-------- Exercise data

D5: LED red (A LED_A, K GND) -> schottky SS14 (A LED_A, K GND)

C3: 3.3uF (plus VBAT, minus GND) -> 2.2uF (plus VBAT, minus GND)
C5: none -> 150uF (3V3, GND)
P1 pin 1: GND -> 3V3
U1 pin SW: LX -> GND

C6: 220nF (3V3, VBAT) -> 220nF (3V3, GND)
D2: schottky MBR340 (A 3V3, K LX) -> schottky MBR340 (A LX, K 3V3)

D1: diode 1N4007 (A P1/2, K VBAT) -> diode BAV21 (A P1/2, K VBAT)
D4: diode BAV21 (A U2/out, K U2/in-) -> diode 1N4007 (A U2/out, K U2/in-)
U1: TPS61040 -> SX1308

----------------
-------- Exercise data

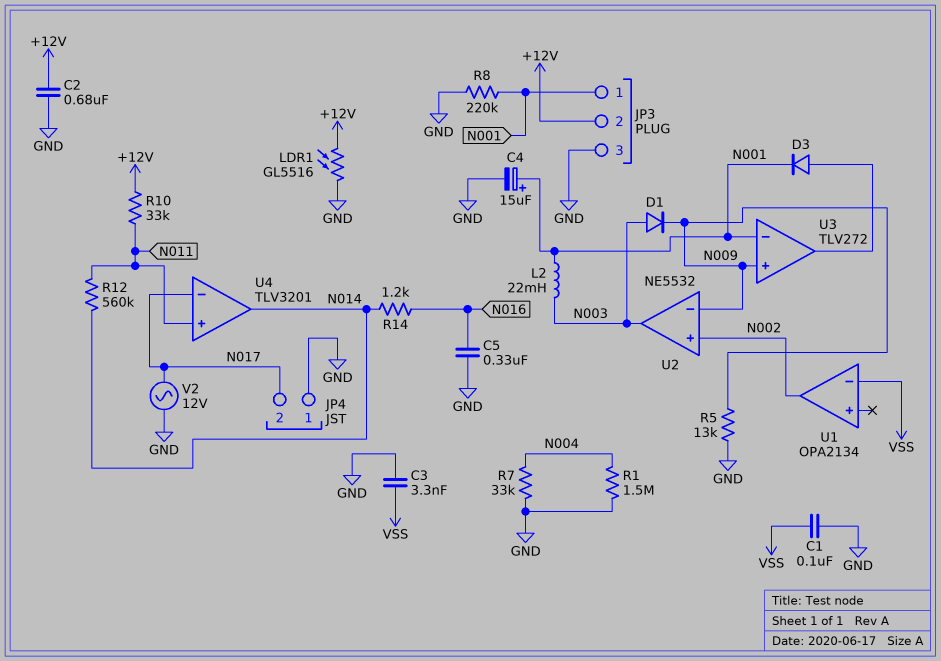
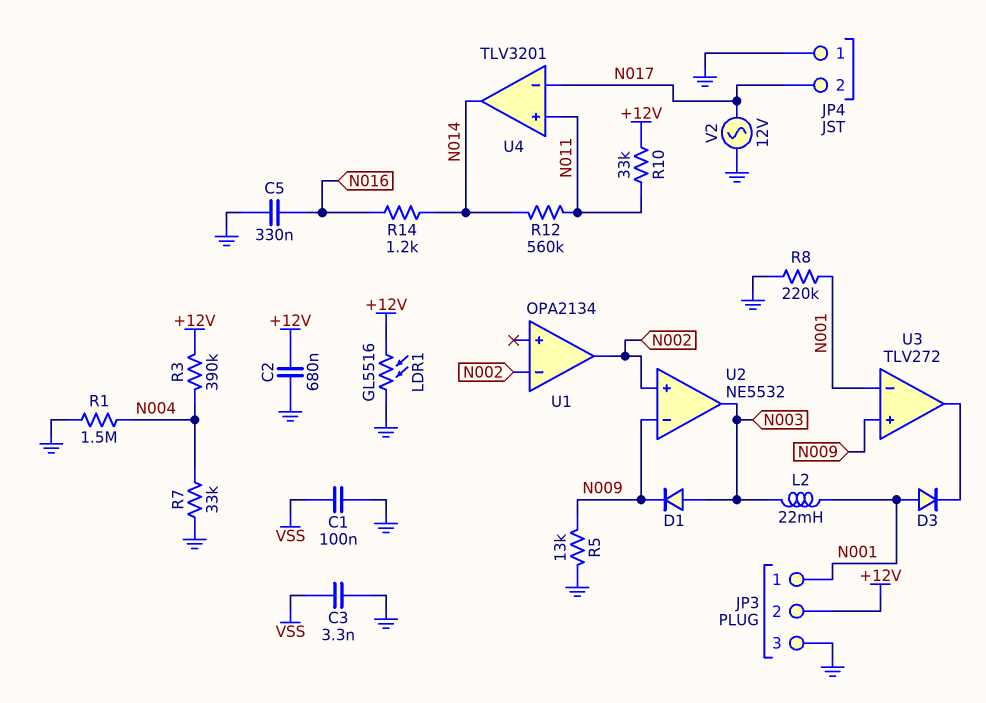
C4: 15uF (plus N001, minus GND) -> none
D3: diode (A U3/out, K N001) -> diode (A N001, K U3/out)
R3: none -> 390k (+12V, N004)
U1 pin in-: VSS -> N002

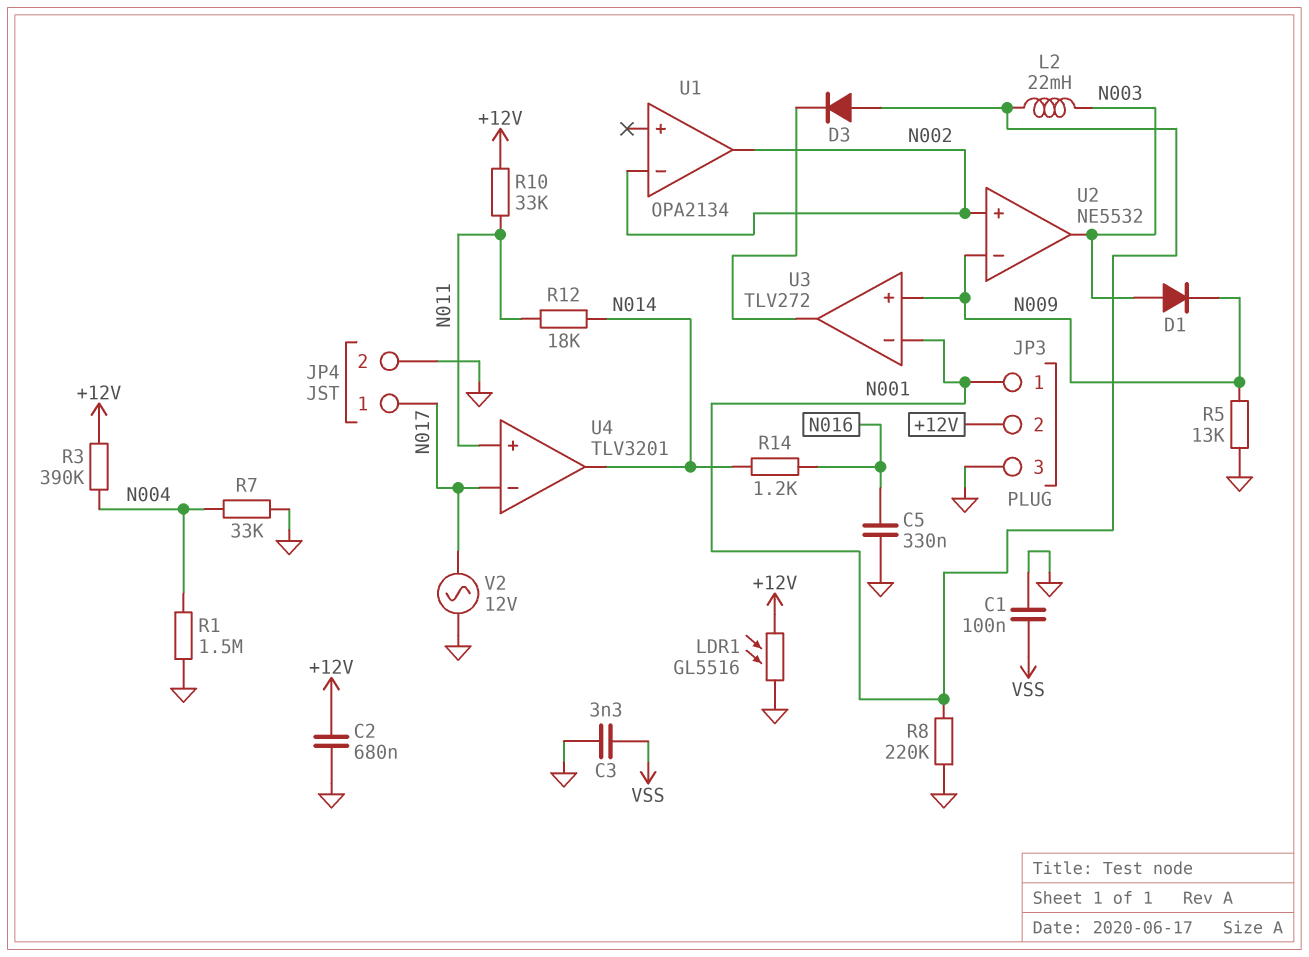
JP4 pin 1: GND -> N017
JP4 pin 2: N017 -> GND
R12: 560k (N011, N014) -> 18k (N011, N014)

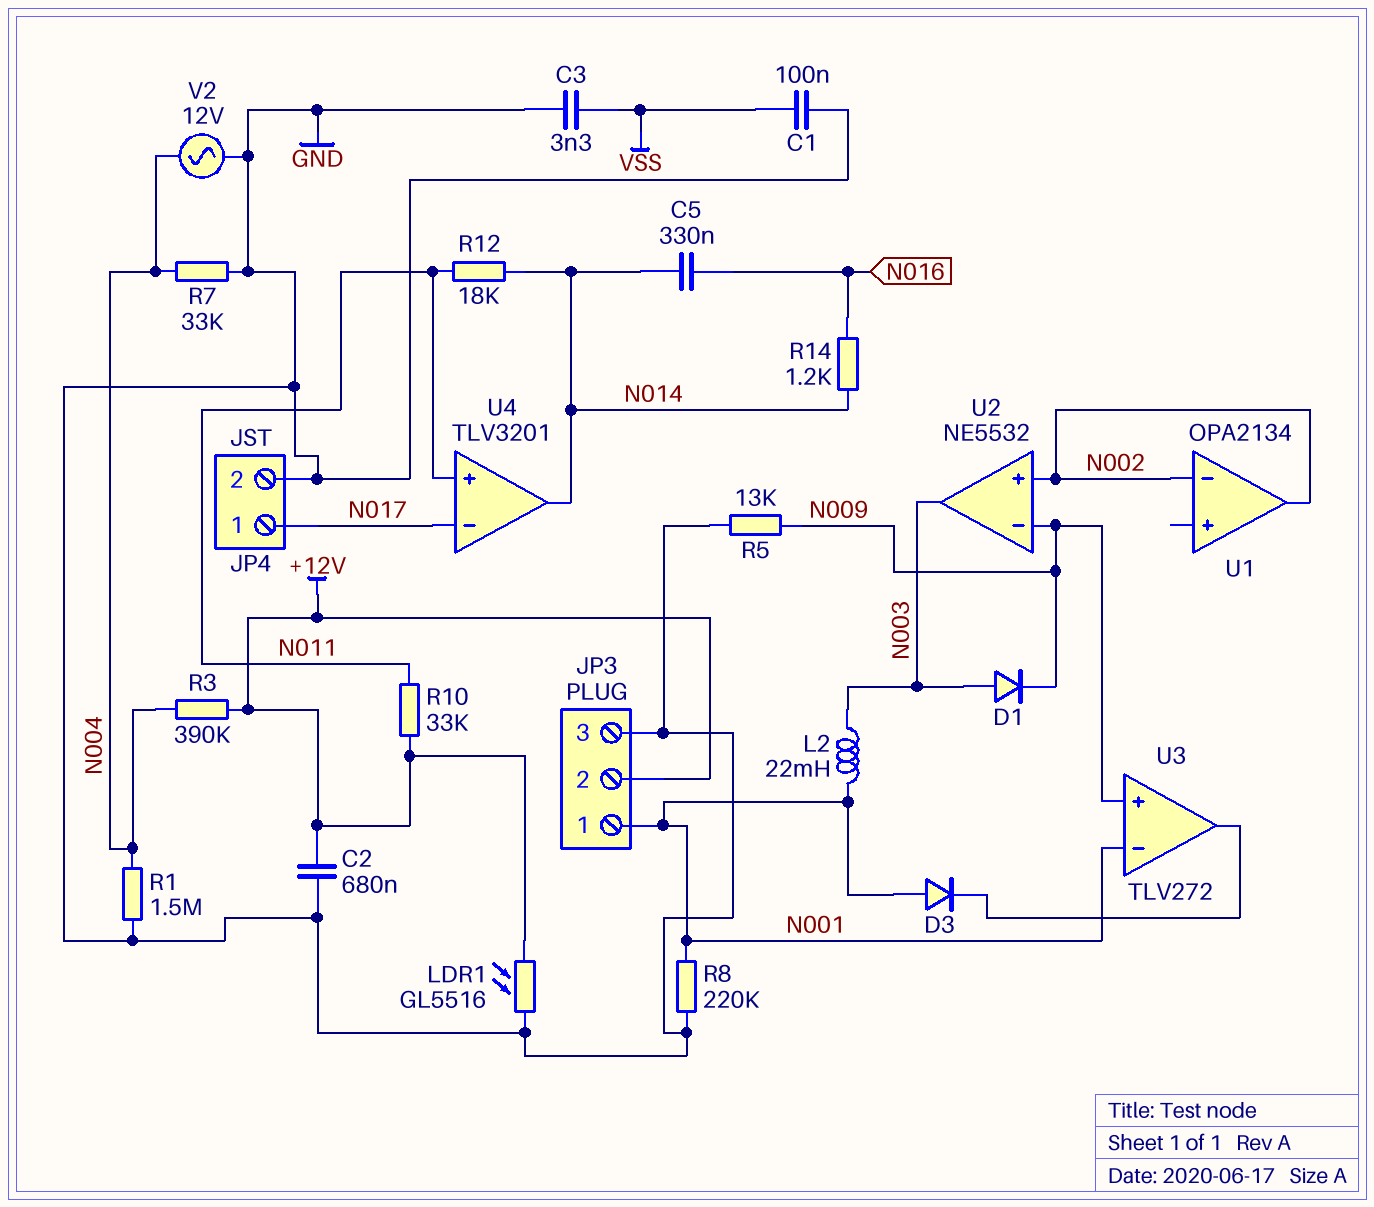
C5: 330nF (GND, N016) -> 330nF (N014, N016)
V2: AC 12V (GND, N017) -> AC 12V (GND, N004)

----------------
-------- Exercise data

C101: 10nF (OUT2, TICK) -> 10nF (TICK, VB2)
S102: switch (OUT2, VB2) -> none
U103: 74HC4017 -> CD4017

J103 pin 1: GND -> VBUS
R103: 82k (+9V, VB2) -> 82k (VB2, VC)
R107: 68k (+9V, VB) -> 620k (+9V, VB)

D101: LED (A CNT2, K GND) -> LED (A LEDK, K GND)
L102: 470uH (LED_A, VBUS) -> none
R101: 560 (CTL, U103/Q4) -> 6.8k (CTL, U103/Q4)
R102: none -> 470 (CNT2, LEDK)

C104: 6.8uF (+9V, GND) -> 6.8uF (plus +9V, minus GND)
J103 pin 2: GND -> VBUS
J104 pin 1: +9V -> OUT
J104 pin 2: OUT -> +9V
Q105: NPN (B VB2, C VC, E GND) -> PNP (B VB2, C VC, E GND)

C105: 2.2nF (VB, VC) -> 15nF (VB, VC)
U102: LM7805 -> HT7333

----------------

__Exercise aim__:
For this exercise, repeat exactly the lines of the data above from the one with "S102: switch (OUT2, VB2) -> none" down to the one with "R101: 560 (CTL, U103/Q4)", both end lines included.

__Response to the exercise__:
S102: switch (OUT2, VB2) -> none
U103: 74HC4017 -> CD4017

J103 pin 1: GND -> VBUS
R103: 82k (+9V, VB2) -> 82k (VB2, VC)
R107: 68k (+9V, VB) -> 620k (+9V, VB)

D101: LED (A CNT2, K GND) -> LED (A LEDK, K GND)
L102: 470uH (LED_A, VBUS) -> none
R101: 560 (CTL, U103/Q4) -> 6.8k (CTL, U103/Q4)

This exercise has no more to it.